▶ [YOUR GOAL]: In the listing below, find the line containing "(150, 331) = (471, 157): purple" and the line containing "(311, 177) = (576, 385): red". Repeat exactly those two lines and every line between them.

▶ [AVAILABLE DATA]:
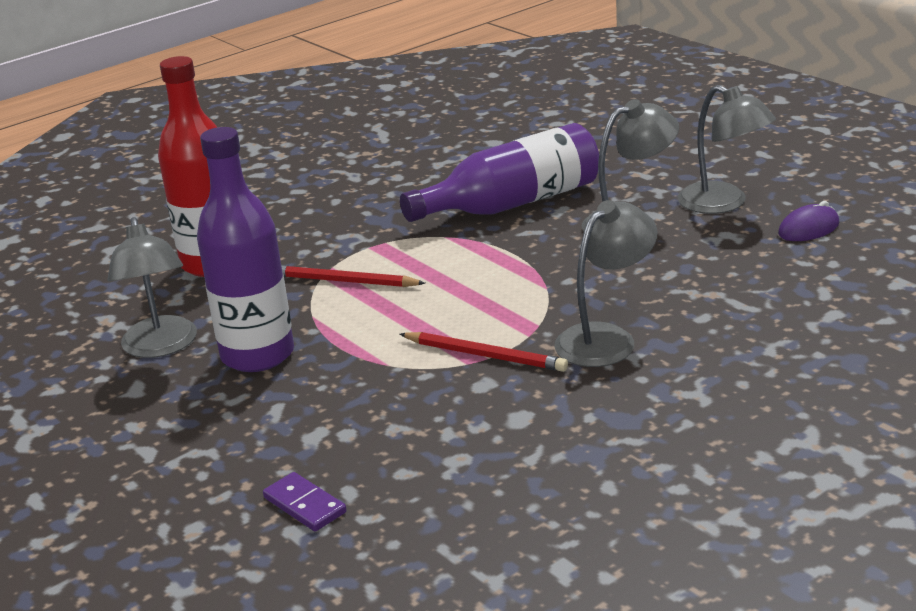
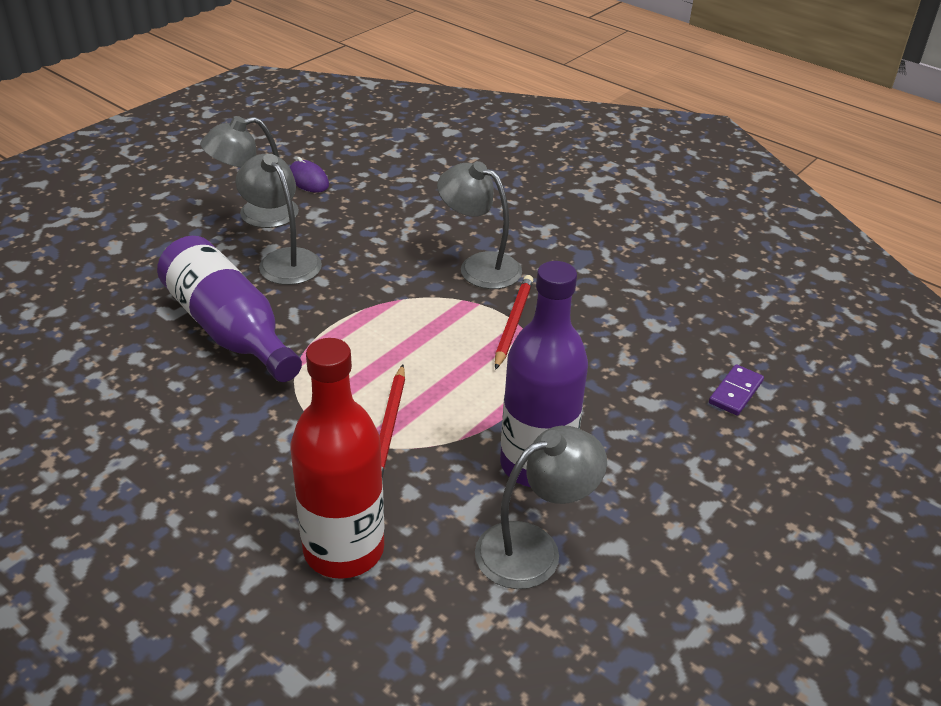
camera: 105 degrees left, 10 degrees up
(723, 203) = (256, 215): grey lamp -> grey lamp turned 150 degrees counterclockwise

---

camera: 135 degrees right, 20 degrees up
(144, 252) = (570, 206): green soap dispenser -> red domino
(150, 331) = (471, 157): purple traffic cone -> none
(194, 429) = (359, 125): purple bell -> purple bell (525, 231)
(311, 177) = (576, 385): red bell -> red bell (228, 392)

▶ [ANSWER TO THIS PROBLEM]:
(150, 331) = (471, 157): purple traffic cone -> none
(194, 429) = (359, 125): purple bell -> purple bell (525, 231)
(311, 177) = (576, 385): red bell -> red bell (228, 392)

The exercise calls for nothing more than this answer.